Dataset content —
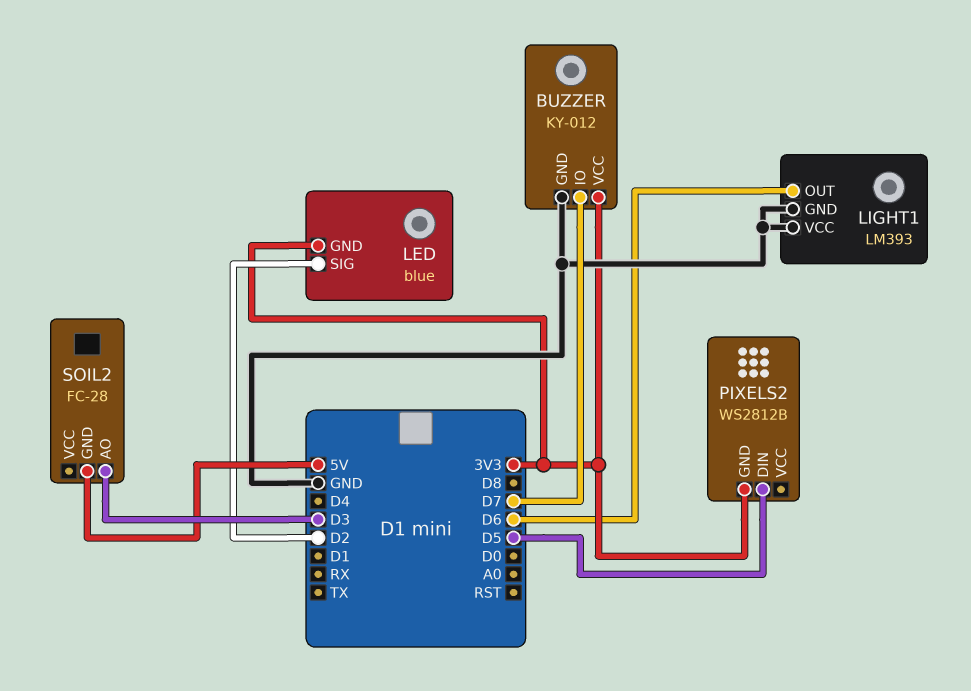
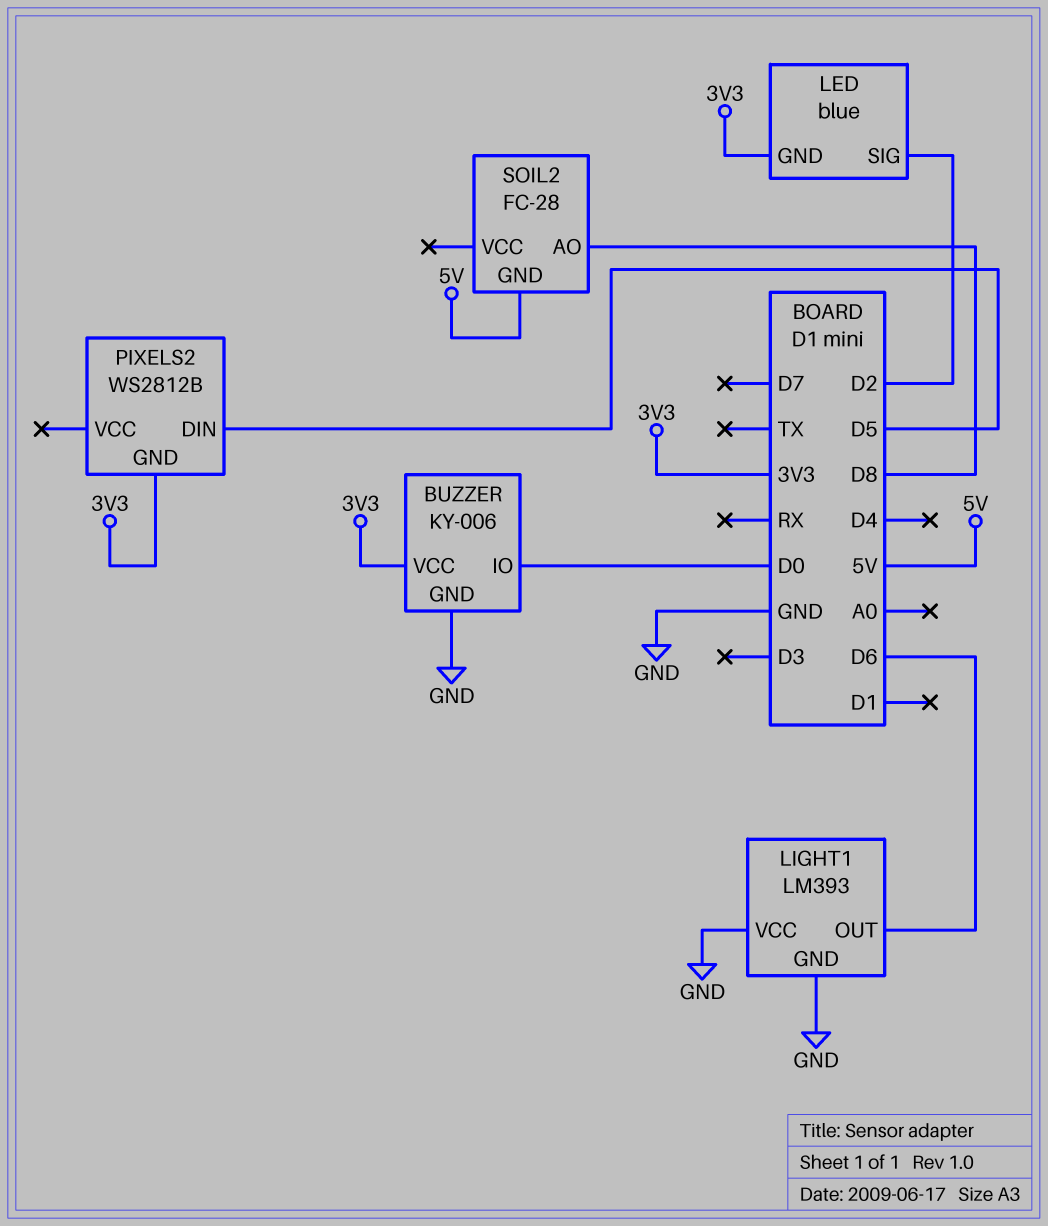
BUZZER: KY-012 -> KY-006
BUZZER pin IO: D7 -> D0
SOIL2 pin AO: D3 -> D8

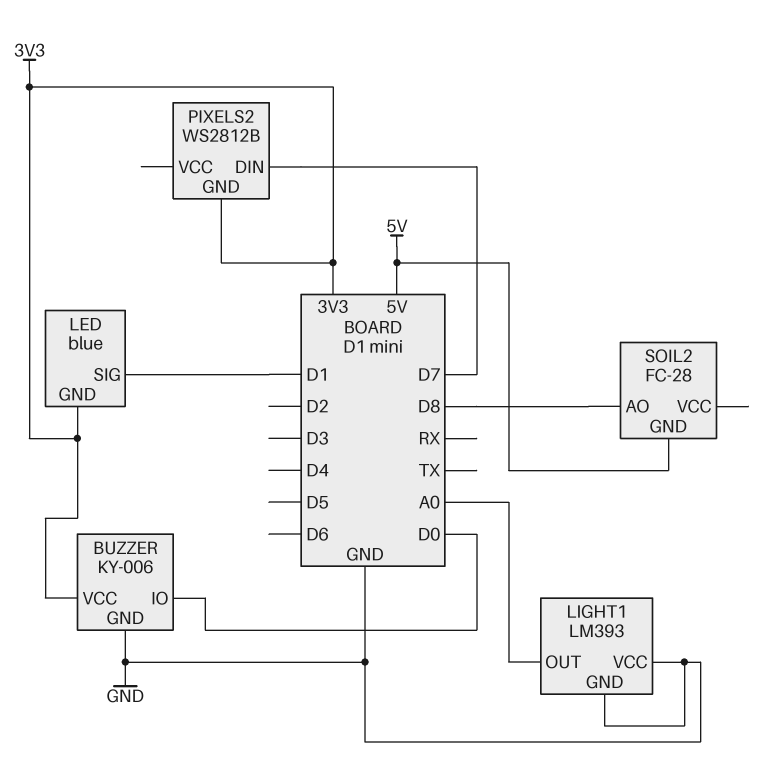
LED pin SIG: D2 -> D1
LIGHT1 pin OUT: D6 -> A0
PIXELS2 pin DIN: D5 -> D7

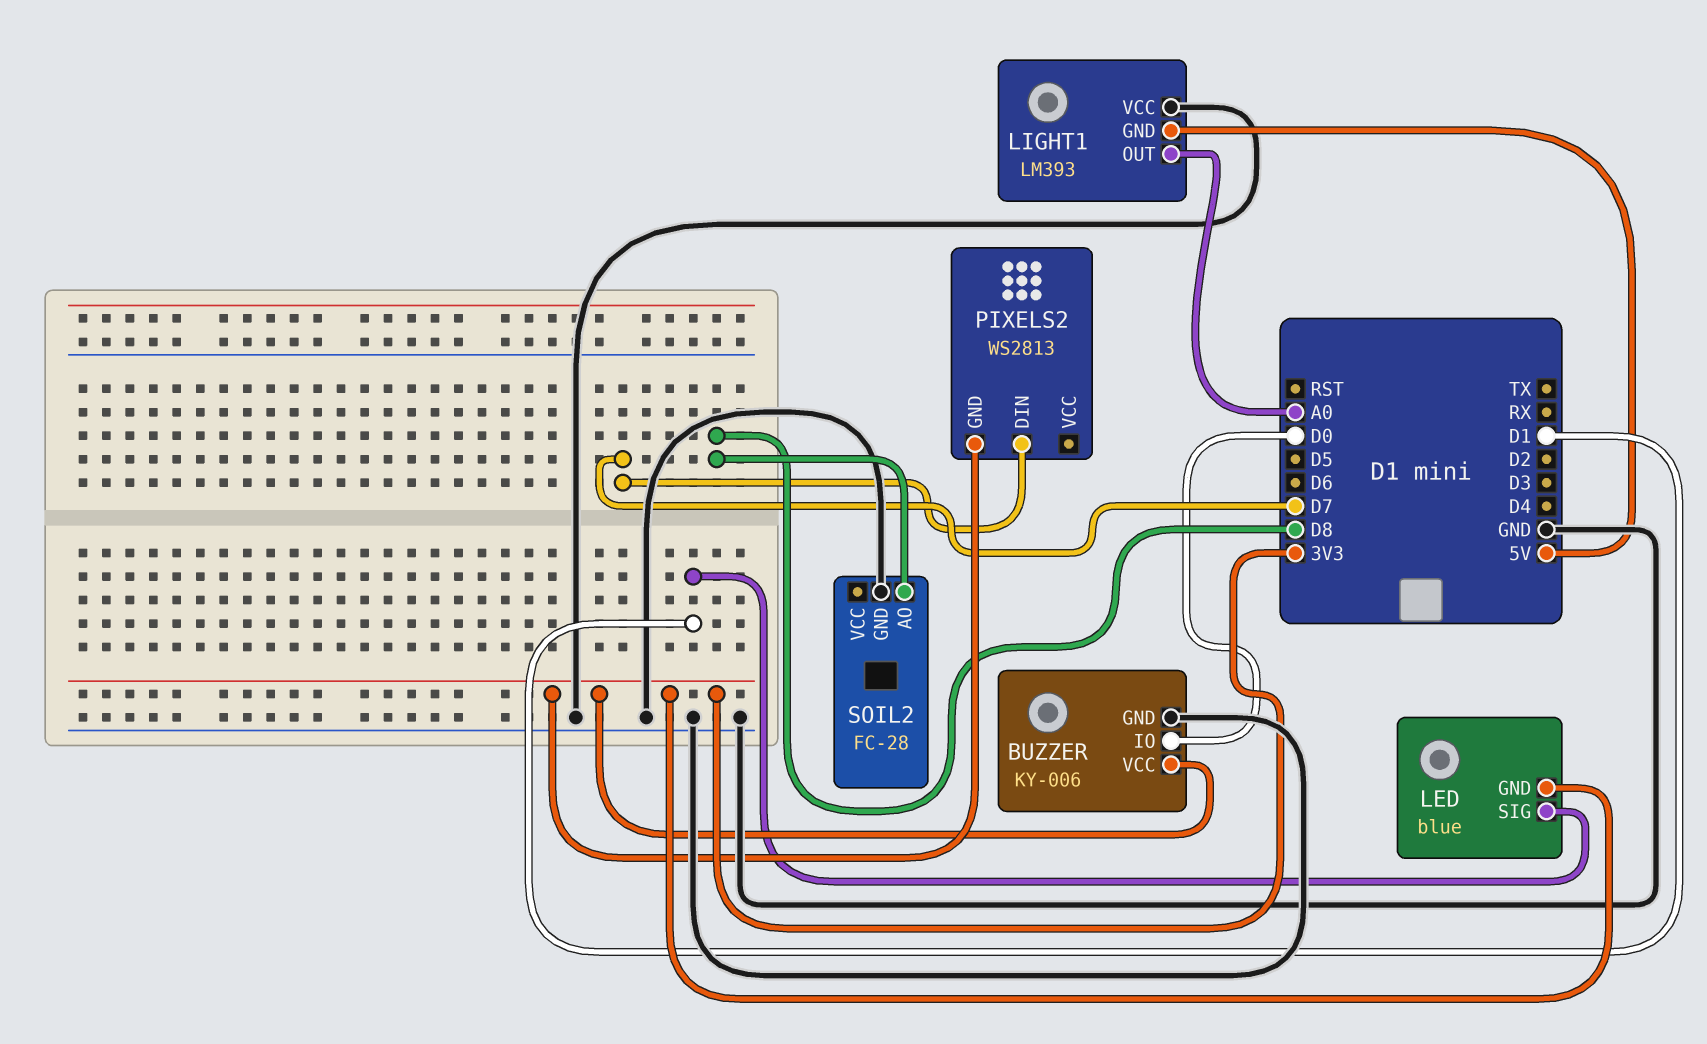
LIGHT1 pin GND: GND -> 5V
PIXELS2: WS2812B -> WS2813
SOIL2 pin GND: 5V -> GND

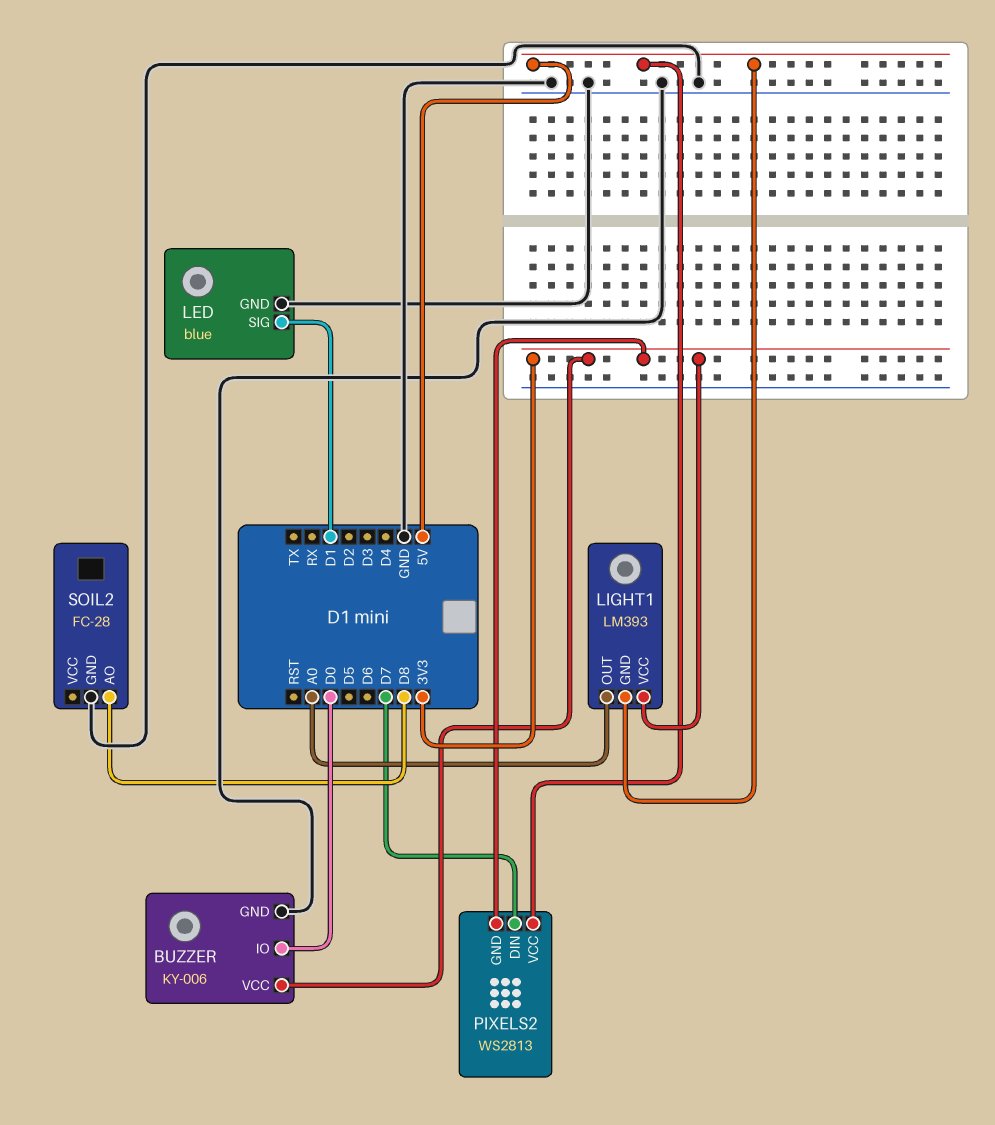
LED pin GND: 3V3 -> GND
LIGHT1 pin VCC: GND -> 3V3
PIXELS2 pin VCC: none -> 5V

Prompt — All of the lines above should be retyped precisely, apart from the pictures.

Answer section —
BUZZER: KY-012 -> KY-006
BUZZER pin IO: D7 -> D0
SOIL2 pin AO: D3 -> D8

LED pin SIG: D2 -> D1
LIGHT1 pin OUT: D6 -> A0
PIXELS2 pin DIN: D5 -> D7

LIGHT1 pin GND: GND -> 5V
PIXELS2: WS2812B -> WS2813
SOIL2 pin GND: 5V -> GND

LED pin GND: 3V3 -> GND
LIGHT1 pin VCC: GND -> 3V3
PIXELS2 pin VCC: none -> 5V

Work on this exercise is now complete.